→ To do:
Look below for the line with "brown toothbrush [577,162,635,197] -> none". Extract that line and each one after it through the last, word for word.

→ Exercise materials:
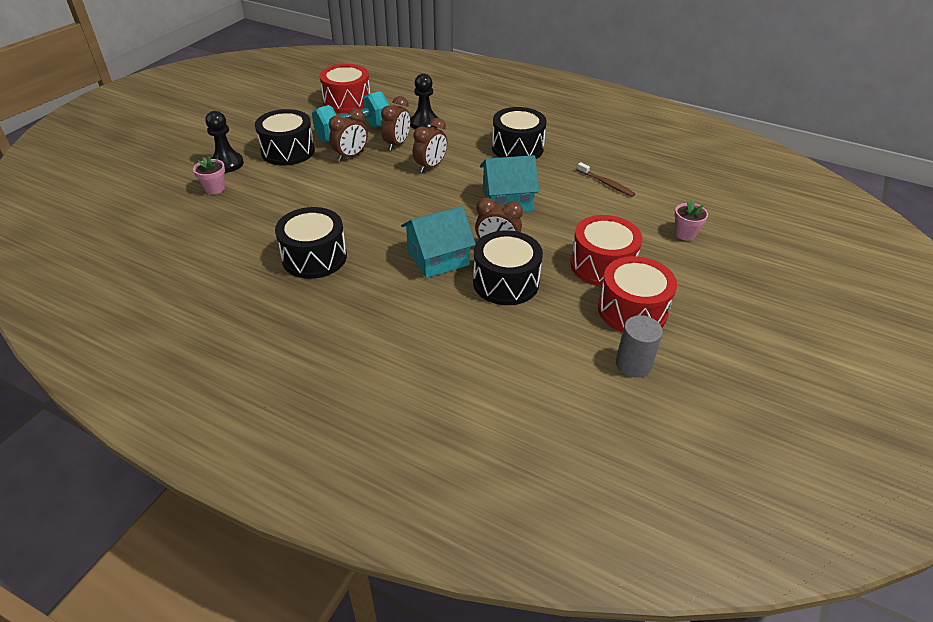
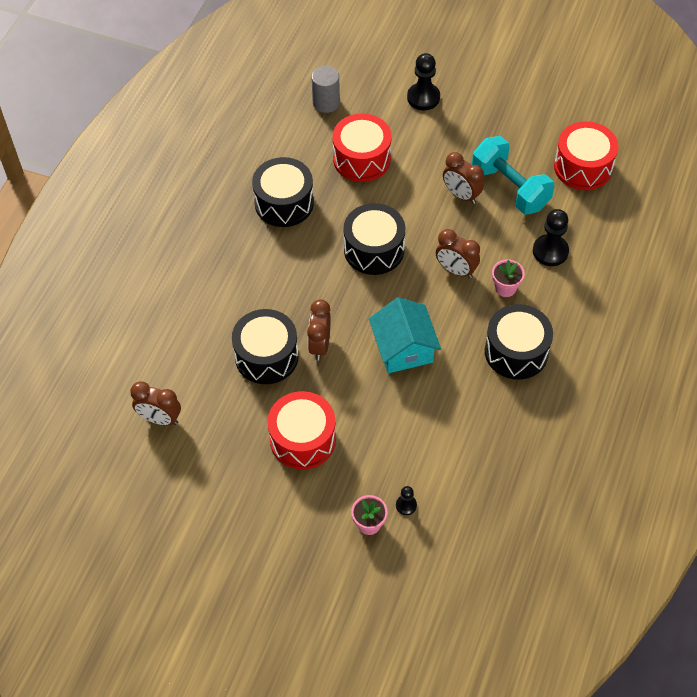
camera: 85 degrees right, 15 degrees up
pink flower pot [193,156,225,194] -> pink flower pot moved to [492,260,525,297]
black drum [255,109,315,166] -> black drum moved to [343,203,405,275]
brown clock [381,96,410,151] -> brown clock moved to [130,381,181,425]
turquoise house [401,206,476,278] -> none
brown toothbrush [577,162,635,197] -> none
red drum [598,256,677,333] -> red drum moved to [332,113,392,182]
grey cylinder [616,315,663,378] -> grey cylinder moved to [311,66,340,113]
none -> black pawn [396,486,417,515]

→ Task answer:
brown toothbrush [577,162,635,197] -> none
red drum [598,256,677,333] -> red drum moved to [332,113,392,182]
grey cylinder [616,315,663,378] -> grey cylinder moved to [311,66,340,113]
none -> black pawn [396,486,417,515]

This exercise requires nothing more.